Could you write out the listing below exactly as it stands, leaving out the pictures?

● Input records:
::::
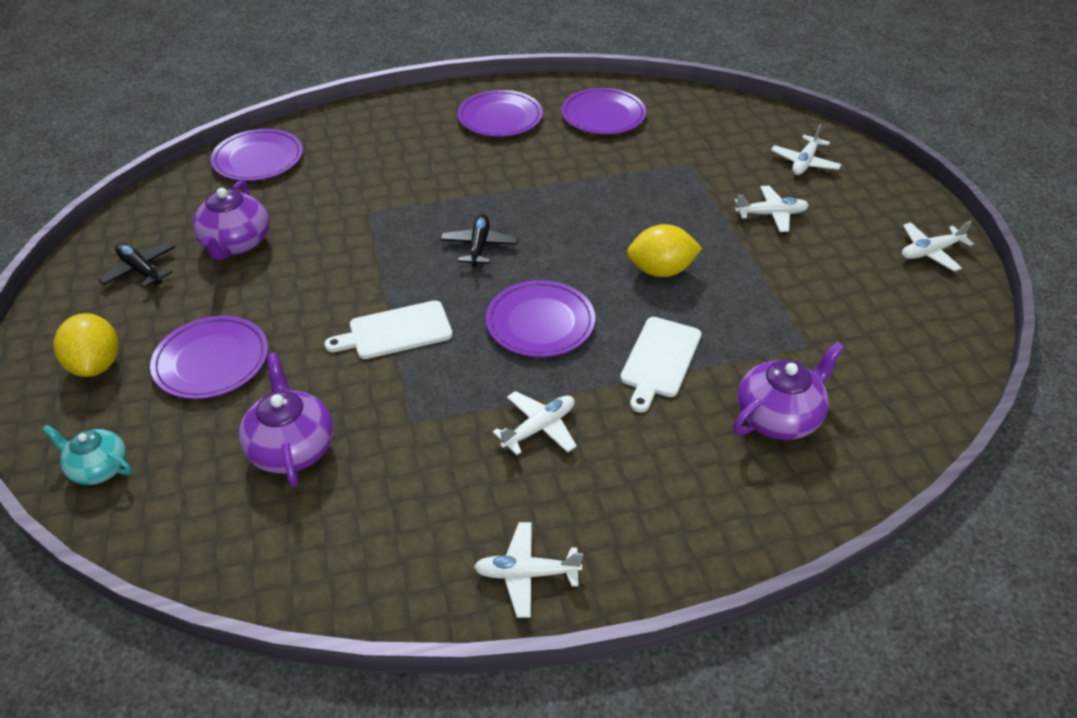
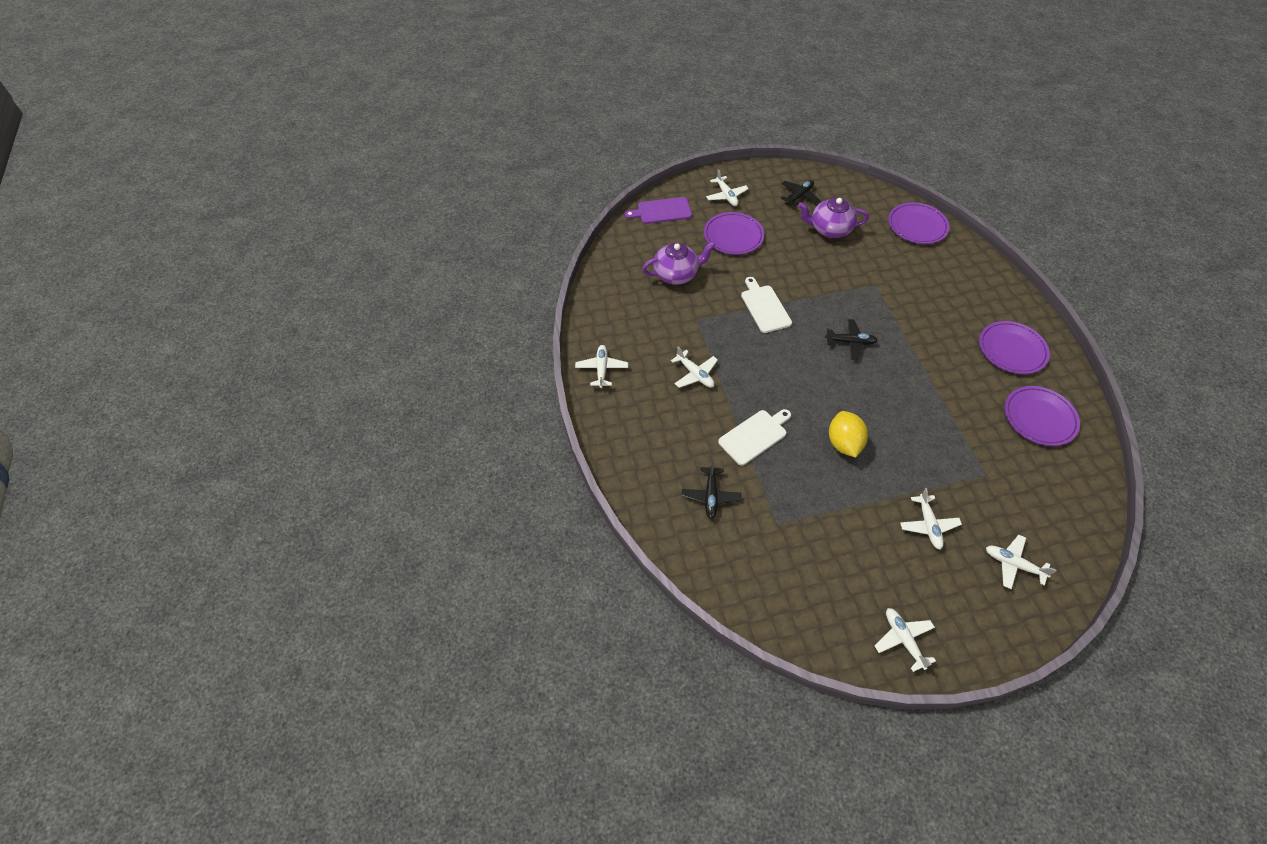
camera: 90 degrees right, 10 degrees up
(96, 364) = (726, 196): yellow lemon -> white plane
(99, 468) = (662, 211): turquoise teapot -> purple cutting board
(540, 322) = (781, 375): purple plate -> none
(659, 360) = (755, 436): white cutting board -> white cutting board turned 120 degrees clockwise
(778, 417) = (711, 496): purple teapot -> black plane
::::
● Finished task:
camera: 90 degrees right, 10 degrees up
(96, 364) = (726, 196): yellow lemon -> white plane
(99, 468) = (662, 211): turquoise teapot -> purple cutting board
(540, 322) = (781, 375): purple plate -> none
(659, 360) = (755, 436): white cutting board -> white cutting board turned 120 degrees clockwise
(778, 417) = (711, 496): purple teapot -> black plane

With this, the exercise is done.